• **Task objective**: From the first record below to the last, retype each one exactly.

BEGIN

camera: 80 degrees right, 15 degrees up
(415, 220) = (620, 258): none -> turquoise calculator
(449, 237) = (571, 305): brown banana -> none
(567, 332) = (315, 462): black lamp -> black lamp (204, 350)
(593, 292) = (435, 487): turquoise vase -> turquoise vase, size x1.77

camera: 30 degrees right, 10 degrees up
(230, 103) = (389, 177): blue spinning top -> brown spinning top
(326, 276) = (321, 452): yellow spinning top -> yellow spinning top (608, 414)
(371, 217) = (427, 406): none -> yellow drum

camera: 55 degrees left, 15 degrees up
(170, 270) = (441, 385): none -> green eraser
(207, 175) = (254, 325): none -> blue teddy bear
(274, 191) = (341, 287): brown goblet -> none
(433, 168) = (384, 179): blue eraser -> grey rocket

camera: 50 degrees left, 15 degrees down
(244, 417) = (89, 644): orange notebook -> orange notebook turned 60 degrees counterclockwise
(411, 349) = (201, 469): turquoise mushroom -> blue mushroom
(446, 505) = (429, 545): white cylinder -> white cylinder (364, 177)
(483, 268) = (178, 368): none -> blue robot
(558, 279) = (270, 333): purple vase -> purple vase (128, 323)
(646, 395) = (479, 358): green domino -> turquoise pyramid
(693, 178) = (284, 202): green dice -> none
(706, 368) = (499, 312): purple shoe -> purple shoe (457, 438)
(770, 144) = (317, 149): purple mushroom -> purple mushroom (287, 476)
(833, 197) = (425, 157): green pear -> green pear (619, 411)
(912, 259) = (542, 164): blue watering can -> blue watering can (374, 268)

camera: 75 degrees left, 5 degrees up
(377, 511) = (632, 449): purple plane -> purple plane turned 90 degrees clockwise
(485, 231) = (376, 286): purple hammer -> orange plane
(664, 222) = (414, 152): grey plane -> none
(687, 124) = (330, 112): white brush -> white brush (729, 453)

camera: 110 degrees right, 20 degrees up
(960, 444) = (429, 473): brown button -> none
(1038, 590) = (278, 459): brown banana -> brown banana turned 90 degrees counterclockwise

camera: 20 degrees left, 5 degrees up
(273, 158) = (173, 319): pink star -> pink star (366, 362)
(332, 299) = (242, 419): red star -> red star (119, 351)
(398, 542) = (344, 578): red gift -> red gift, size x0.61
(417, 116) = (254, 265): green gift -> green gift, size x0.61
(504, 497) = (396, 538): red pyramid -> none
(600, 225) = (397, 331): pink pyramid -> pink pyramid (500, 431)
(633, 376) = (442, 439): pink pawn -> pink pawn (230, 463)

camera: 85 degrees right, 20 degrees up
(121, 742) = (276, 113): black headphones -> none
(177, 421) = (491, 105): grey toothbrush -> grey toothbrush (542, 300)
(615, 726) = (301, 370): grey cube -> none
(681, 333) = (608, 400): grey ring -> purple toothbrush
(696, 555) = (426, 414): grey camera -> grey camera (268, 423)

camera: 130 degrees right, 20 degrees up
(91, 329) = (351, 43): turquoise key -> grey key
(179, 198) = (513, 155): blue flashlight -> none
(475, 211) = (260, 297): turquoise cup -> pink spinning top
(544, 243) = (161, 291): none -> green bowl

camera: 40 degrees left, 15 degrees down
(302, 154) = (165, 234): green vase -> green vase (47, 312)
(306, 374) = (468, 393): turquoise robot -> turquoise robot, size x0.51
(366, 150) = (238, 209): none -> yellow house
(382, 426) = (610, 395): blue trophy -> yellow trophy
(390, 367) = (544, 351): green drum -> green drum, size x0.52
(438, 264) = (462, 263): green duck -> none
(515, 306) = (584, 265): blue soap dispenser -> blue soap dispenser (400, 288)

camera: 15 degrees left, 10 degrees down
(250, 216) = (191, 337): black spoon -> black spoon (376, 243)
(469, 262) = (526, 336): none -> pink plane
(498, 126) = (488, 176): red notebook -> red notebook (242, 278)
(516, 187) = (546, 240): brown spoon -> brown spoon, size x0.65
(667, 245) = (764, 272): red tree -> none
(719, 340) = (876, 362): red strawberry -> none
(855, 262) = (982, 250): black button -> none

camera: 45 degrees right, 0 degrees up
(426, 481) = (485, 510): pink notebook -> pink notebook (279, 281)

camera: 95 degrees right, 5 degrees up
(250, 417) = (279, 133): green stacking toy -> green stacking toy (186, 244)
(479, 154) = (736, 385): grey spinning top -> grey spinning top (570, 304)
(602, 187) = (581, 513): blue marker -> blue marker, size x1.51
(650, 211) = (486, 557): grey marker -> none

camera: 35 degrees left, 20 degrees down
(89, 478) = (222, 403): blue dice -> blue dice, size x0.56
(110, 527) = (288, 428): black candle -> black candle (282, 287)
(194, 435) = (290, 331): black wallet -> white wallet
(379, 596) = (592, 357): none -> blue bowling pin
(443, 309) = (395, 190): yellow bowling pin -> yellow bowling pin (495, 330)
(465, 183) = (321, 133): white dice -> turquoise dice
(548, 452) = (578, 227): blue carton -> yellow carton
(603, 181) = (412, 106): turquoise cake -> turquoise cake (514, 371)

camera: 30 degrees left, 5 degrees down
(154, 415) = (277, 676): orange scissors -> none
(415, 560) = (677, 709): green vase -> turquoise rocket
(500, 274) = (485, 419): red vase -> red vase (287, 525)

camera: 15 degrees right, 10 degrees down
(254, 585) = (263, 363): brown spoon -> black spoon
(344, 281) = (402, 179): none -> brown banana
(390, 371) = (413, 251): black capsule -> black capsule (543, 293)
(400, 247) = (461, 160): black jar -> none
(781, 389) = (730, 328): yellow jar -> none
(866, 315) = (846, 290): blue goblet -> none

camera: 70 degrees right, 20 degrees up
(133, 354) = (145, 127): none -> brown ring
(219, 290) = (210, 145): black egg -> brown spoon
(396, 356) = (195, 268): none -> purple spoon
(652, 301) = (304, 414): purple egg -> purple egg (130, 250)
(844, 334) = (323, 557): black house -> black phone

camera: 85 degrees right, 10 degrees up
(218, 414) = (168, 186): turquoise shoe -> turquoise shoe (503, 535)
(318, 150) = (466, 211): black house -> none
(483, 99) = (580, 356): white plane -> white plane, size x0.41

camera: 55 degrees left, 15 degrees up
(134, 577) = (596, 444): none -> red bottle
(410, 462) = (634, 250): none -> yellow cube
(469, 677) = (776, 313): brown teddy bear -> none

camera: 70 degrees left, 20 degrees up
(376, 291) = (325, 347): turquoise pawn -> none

END

• **Expected answer**:
camera: 80 degrees right, 15 degrees up
(415, 220) = (620, 258): none -> turquoise calculator
(449, 237) = (571, 305): brown banana -> none
(567, 332) = (315, 462): black lamp -> black lamp (204, 350)
(593, 292) = (435, 487): turquoise vase -> turquoise vase, size x1.77

camera: 30 degrees right, 10 degrees up
(230, 103) = (389, 177): blue spinning top -> brown spinning top
(326, 276) = (321, 452): yellow spinning top -> yellow spinning top (608, 414)
(371, 217) = (427, 406): none -> yellow drum

camera: 55 degrees left, 15 degrees up
(170, 270) = (441, 385): none -> green eraser
(207, 175) = (254, 325): none -> blue teddy bear
(274, 191) = (341, 287): brown goblet -> none
(433, 168) = (384, 179): blue eraser -> grey rocket

camera: 50 degrees left, 15 degrees down
(244, 417) = (89, 644): orange notebook -> orange notebook turned 60 degrees counterclockwise
(411, 349) = (201, 469): turquoise mushroom -> blue mushroom
(446, 505) = (429, 545): white cylinder -> white cylinder (364, 177)
(483, 268) = (178, 368): none -> blue robot
(558, 279) = (270, 333): purple vase -> purple vase (128, 323)
(646, 395) = (479, 358): green domino -> turquoise pyramid
(693, 178) = (284, 202): green dice -> none
(706, 368) = (499, 312): purple shoe -> purple shoe (457, 438)
(770, 144) = (317, 149): purple mushroom -> purple mushroom (287, 476)
(833, 197) = (425, 157): green pear -> green pear (619, 411)
(912, 259) = (542, 164): blue watering can -> blue watering can (374, 268)

camera: 75 degrees left, 5 degrees up
(377, 511) = (632, 449): purple plane -> purple plane turned 90 degrees clockwise
(485, 231) = (376, 286): purple hammer -> orange plane
(664, 222) = (414, 152): grey plane -> none
(687, 124) = (330, 112): white brush -> white brush (729, 453)

camera: 110 degrees right, 20 degrees up
(960, 444) = (429, 473): brown button -> none
(1038, 590) = (278, 459): brown banana -> brown banana turned 90 degrees counterclockwise

camera: 20 degrees left, 5 degrees up
(273, 158) = (173, 319): pink star -> pink star (366, 362)
(332, 299) = (242, 419): red star -> red star (119, 351)
(398, 542) = (344, 578): red gift -> red gift, size x0.61
(417, 116) = (254, 265): green gift -> green gift, size x0.61
(504, 497) = (396, 538): red pyramid -> none
(600, 225) = (397, 331): pink pyramid -> pink pyramid (500, 431)
(633, 376) = (442, 439): pink pawn -> pink pawn (230, 463)

camera: 85 degrees right, 20 degrees up
(121, 742) = (276, 113): black headphones -> none
(177, 421) = (491, 105): grey toothbrush -> grey toothbrush (542, 300)
(615, 726) = (301, 370): grey cube -> none
(681, 333) = (608, 400): grey ring -> purple toothbrush
(696, 555) = (426, 414): grey camera -> grey camera (268, 423)

camera: 130 degrees right, 20 degrees up
(91, 329) = (351, 43): turquoise key -> grey key
(179, 198) = (513, 155): blue flashlight -> none
(475, 211) = (260, 297): turquoise cup -> pink spinning top
(544, 243) = (161, 291): none -> green bowl

camera: 40 degrees left, 15 degrees down
(302, 154) = (165, 234): green vase -> green vase (47, 312)
(306, 374) = (468, 393): turquoise robot -> turquoise robot, size x0.51
(366, 150) = (238, 209): none -> yellow house
(382, 426) = (610, 395): blue trophy -> yellow trophy
(390, 367) = (544, 351): green drum -> green drum, size x0.52
(438, 264) = (462, 263): green duck -> none
(515, 306) = (584, 265): blue soap dispenser -> blue soap dispenser (400, 288)

camera: 15 degrees left, 10 degrees down
(250, 216) = (191, 337): black spoon -> black spoon (376, 243)
(469, 262) = (526, 336): none -> pink plane
(498, 126) = (488, 176): red notebook -> red notebook (242, 278)
(516, 187) = (546, 240): brown spoon -> brown spoon, size x0.65
(667, 245) = (764, 272): red tree -> none
(719, 340) = (876, 362): red strawberry -> none
(855, 262) = (982, 250): black button -> none

camera: 45 degrees right, 0 degrees up
(426, 481) = (485, 510): pink notebook -> pink notebook (279, 281)

camera: 95 degrees right, 5 degrees up
(250, 417) = (279, 133): green stacking toy -> green stacking toy (186, 244)
(479, 154) = (736, 385): grey spinning top -> grey spinning top (570, 304)
(602, 187) = (581, 513): blue marker -> blue marker, size x1.51
(650, 211) = (486, 557): grey marker -> none

camera: 35 degrees left, 20 degrees down
(89, 478) = (222, 403): blue dice -> blue dice, size x0.56
(110, 527) = (288, 428): black candle -> black candle (282, 287)
(194, 435) = (290, 331): black wallet -> white wallet
(379, 596) = (592, 357): none -> blue bowling pin
(443, 309) = (395, 190): yellow bowling pin -> yellow bowling pin (495, 330)
(465, 183) = (321, 133): white dice -> turquoise dice
(548, 452) = (578, 227): blue carton -> yellow carton
(603, 181) = (412, 106): turquoise cake -> turquoise cake (514, 371)

camera: 30 degrees left, 5 degrees down
(154, 415) = (277, 676): orange scissors -> none
(415, 560) = (677, 709): green vase -> turquoise rocket
(500, 274) = (485, 419): red vase -> red vase (287, 525)

camera: 15 degrees right, 10 degrees down
(254, 585) = (263, 363): brown spoon -> black spoon
(344, 281) = (402, 179): none -> brown banana
(390, 371) = (413, 251): black capsule -> black capsule (543, 293)
(400, 247) = (461, 160): black jar -> none
(781, 389) = (730, 328): yellow jar -> none
(866, 315) = (846, 290): blue goblet -> none

camera: 70 degrees right, 20 degrees up
(133, 354) = (145, 127): none -> brown ring
(219, 290) = (210, 145): black egg -> brown spoon
(396, 356) = (195, 268): none -> purple spoon
(652, 301) = (304, 414): purple egg -> purple egg (130, 250)
(844, 334) = (323, 557): black house -> black phone

camera: 85 degrees right, 10 degrees up
(218, 414) = (168, 186): turquoise shoe -> turquoise shoe (503, 535)
(318, 150) = (466, 211): black house -> none
(483, 99) = (580, 356): white plane -> white plane, size x0.41

camera: 55 degrees left, 15 degrees up
(134, 577) = (596, 444): none -> red bottle
(410, 462) = (634, 250): none -> yellow cube
(469, 677) = (776, 313): brown teddy bear -> none

camera: 70 degrees left, 20 degrees up
(376, 291) = (325, 347): turquoise pawn -> none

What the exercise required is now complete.